> **Data shown**

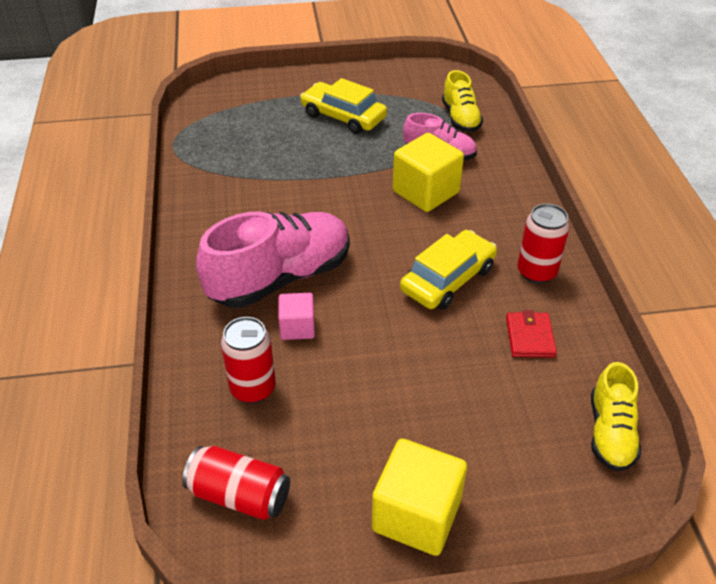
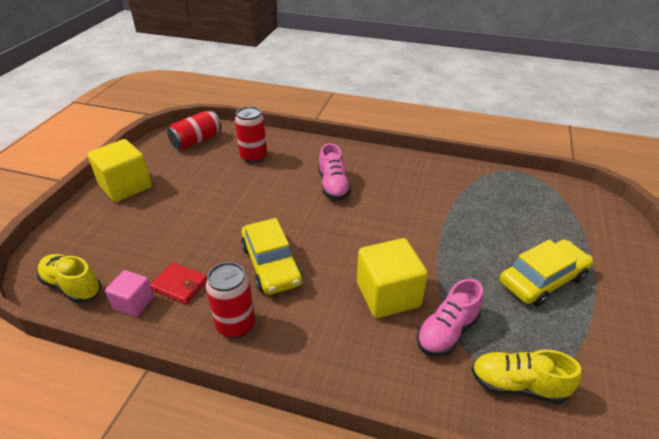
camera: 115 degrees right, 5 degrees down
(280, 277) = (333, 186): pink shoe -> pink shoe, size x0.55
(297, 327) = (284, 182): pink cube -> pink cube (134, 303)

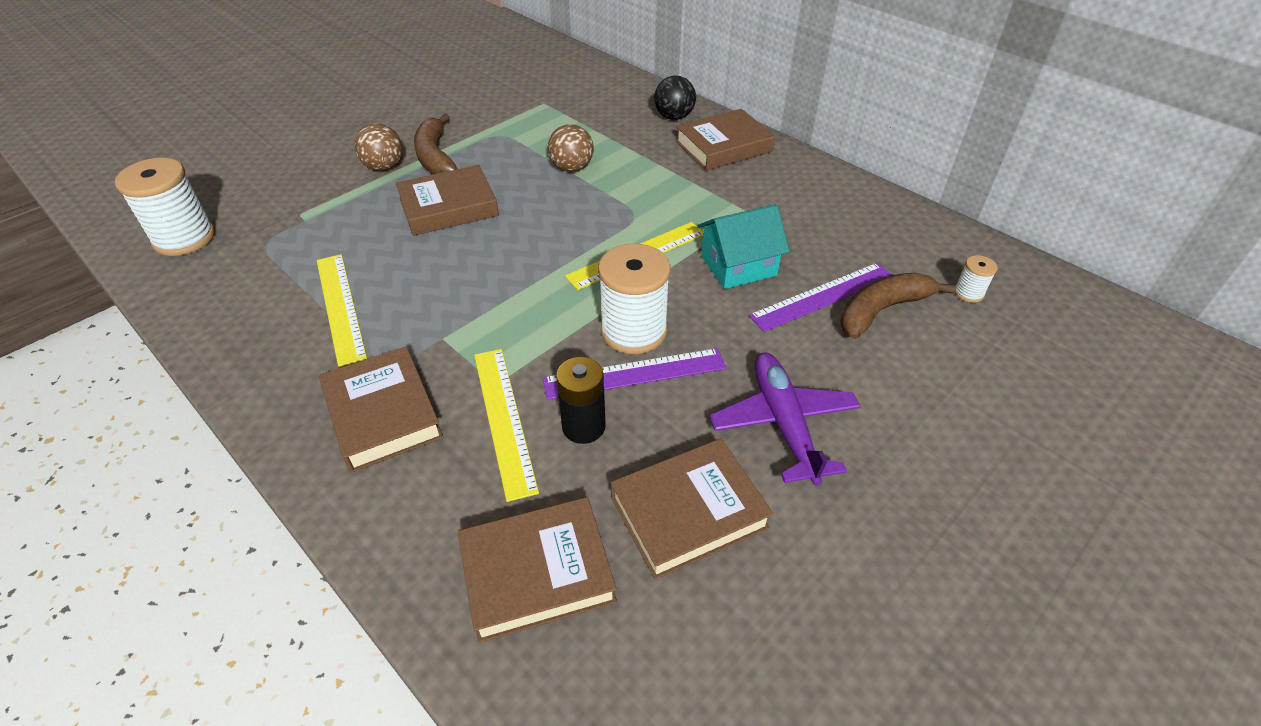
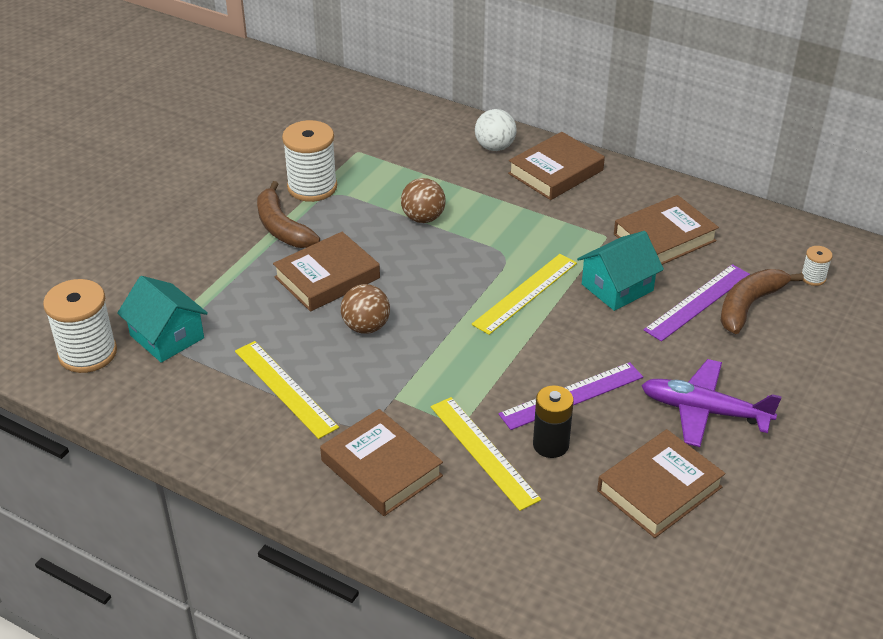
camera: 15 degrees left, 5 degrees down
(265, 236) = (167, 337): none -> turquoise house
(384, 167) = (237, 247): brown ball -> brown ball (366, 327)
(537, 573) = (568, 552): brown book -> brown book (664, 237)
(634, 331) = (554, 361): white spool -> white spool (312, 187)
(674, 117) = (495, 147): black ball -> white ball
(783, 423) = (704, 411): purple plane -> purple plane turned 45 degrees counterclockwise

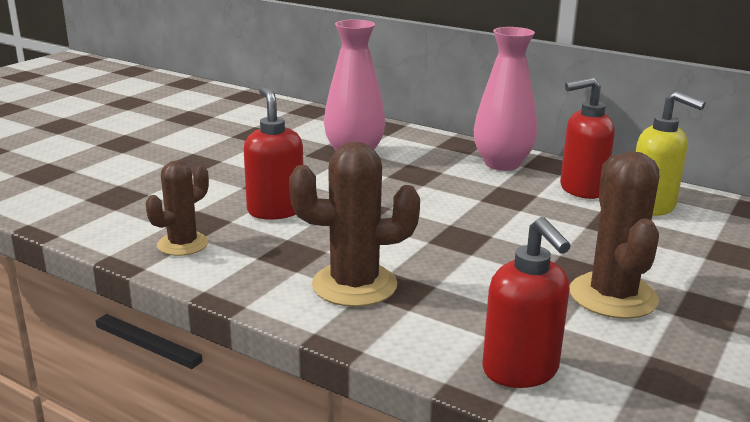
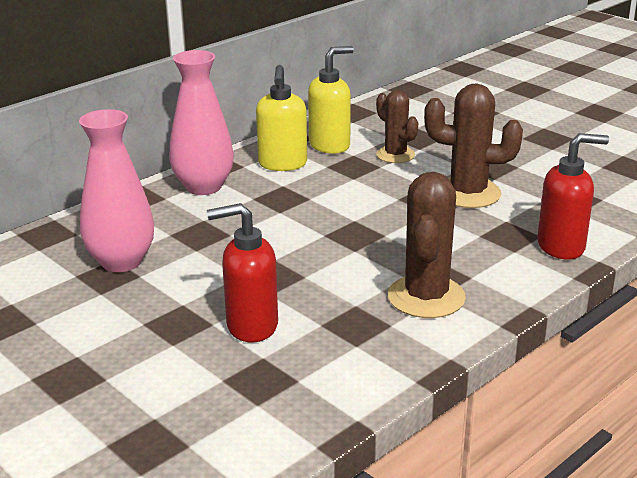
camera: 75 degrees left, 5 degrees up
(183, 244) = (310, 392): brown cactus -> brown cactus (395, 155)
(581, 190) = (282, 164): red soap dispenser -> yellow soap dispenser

> **About this exercise**
Each record is to be restated word for word; no picture goes in.

> **Answer to this exercise**
camera: 115 degrees right, 5 degrees down
(280, 277) = (333, 186): pink shoe -> pink shoe, size x0.55
(297, 327) = (284, 182): pink cube -> pink cube (134, 303)

camera: 15 degrees left, 5 degrees down
(265, 236) = (167, 337): none -> turquoise house
(384, 167) = (237, 247): brown ball -> brown ball (366, 327)
(537, 573) = (568, 552): brown book -> brown book (664, 237)
(634, 331) = (554, 361): white spool -> white spool (312, 187)
(674, 117) = (495, 147): black ball -> white ball
(783, 423) = (704, 411): purple plane -> purple plane turned 45 degrees counterclockwise

camera: 75 degrees left, 5 degrees up
(183, 244) = (310, 392): brown cactus -> brown cactus (395, 155)
(581, 190) = (282, 164): red soap dispenser -> yellow soap dispenser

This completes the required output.